TASK STATEMENT: Lines with the word "pink" in them must be copied from the records below.

MATERIALS PROVIDED:
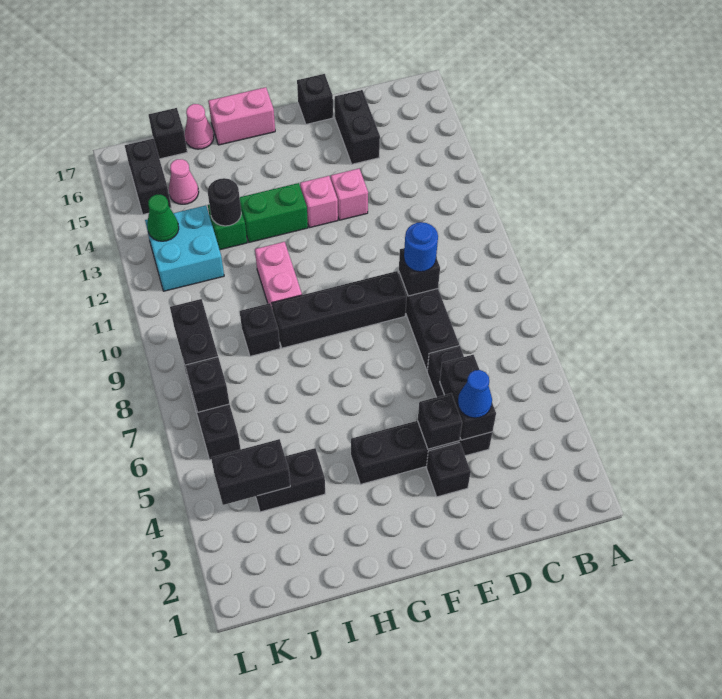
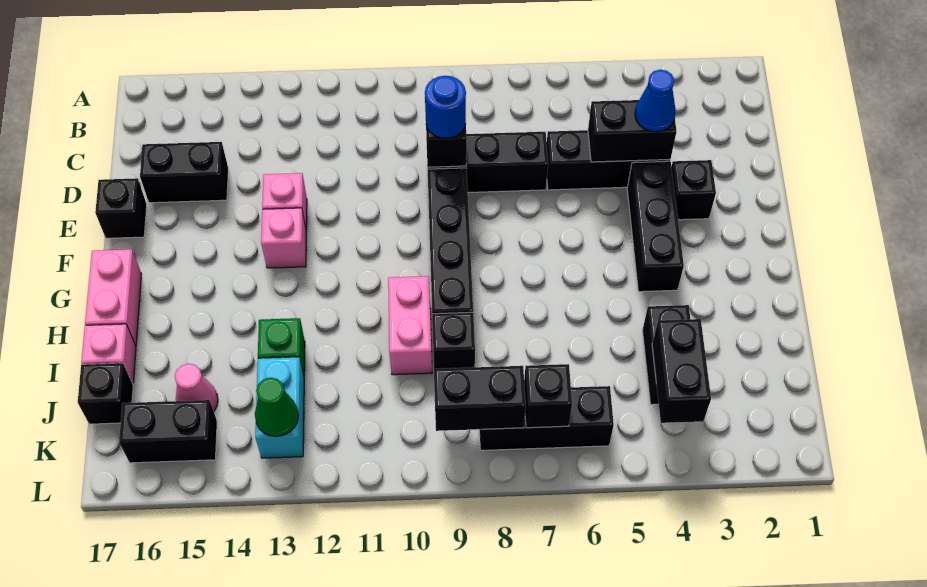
black brick E4 level 2 -> none
green brick G13:H13 level 1 -> none
pink brick H10:H11 level 1 -> pink brick H10:I10 level 1
black round brick I13 level 2 -> none
pink cone I17 level 1 -> pink brick I17 level 1
cyan brick J12:K13 level 1 -> cyan brick J13:K13 level 1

TASK SOLUTION:
pink brick H10:H11 level 1 -> pink brick H10:I10 level 1
pink cone I17 level 1 -> pink brick I17 level 1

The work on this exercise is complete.